Data for review =>
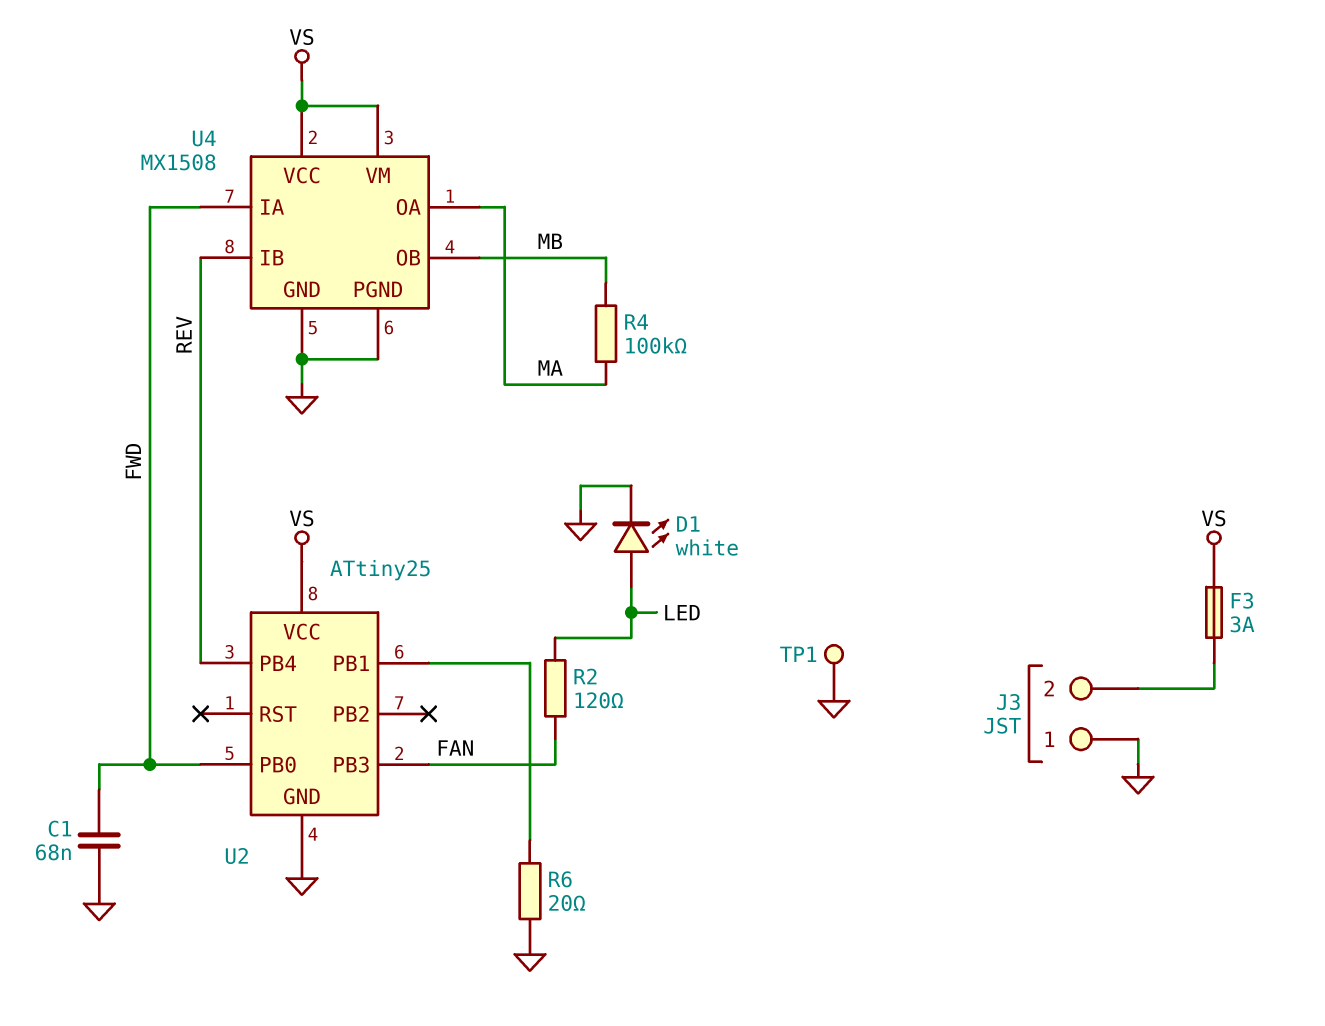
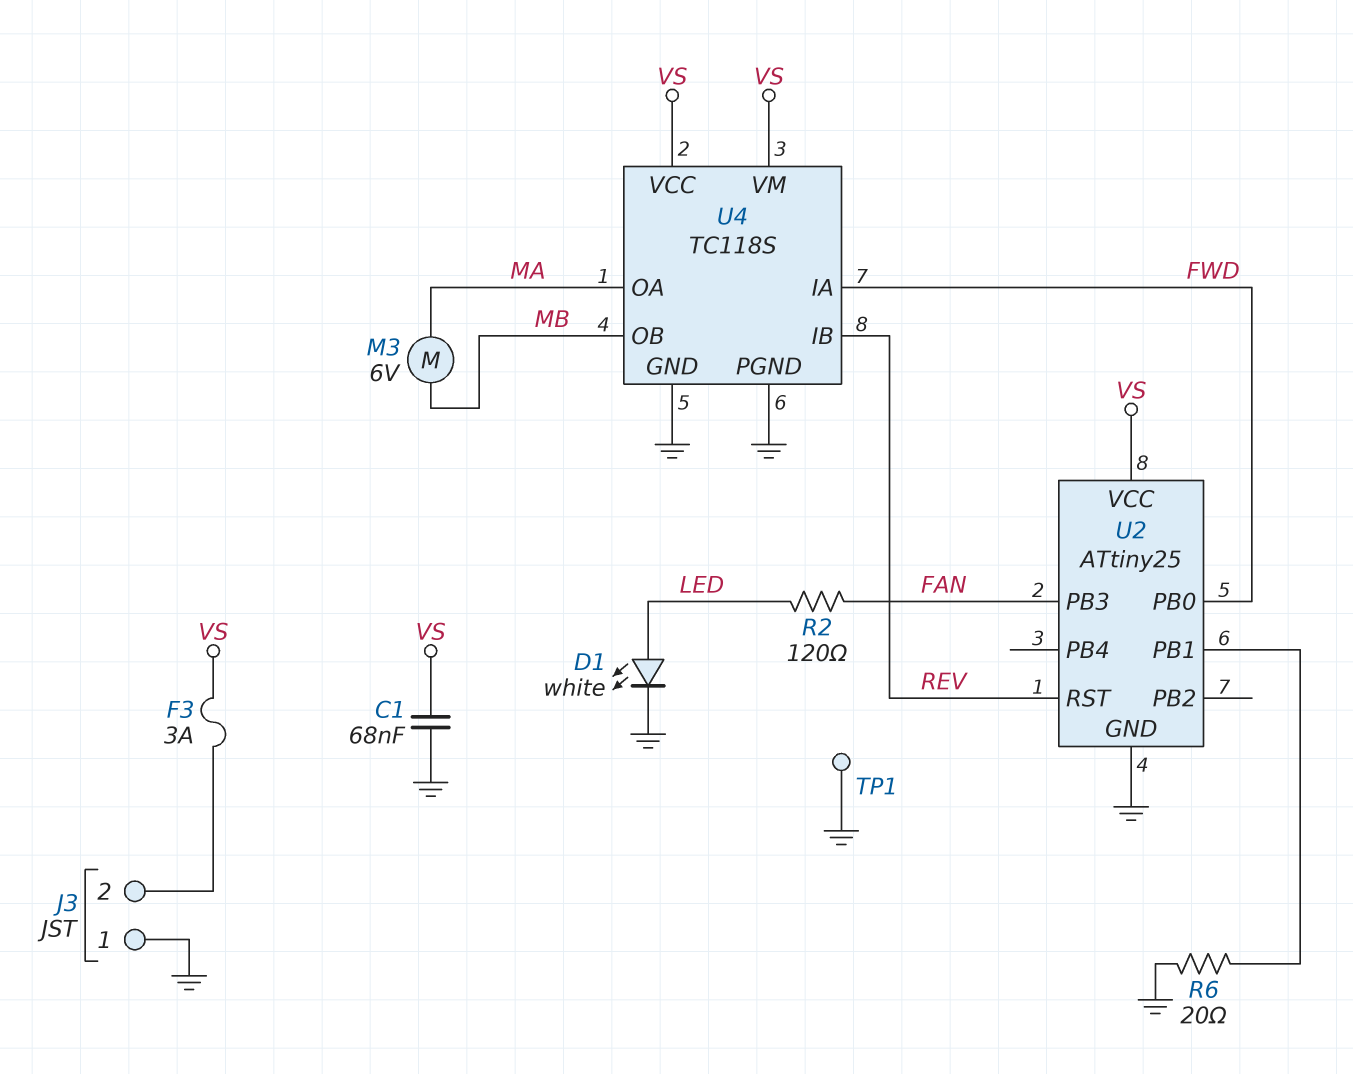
C1: 68nF (FWD, GND) -> 68nF (GND, VS)
M3: none -> motor 6V (MA, MB)
R4: 100k (MA, MB) -> none
U2 pin PB4: REV -> none
U2 pin RST: none -> REV
U4: MX1508 -> TC118S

Problem description =>
Out of the entries, report each line that contains the word "none".

Exercise answer =>
M3: none -> motor 6V (MA, MB)
R4: 100k (MA, MB) -> none
U2 pin PB4: REV -> none
U2 pin RST: none -> REV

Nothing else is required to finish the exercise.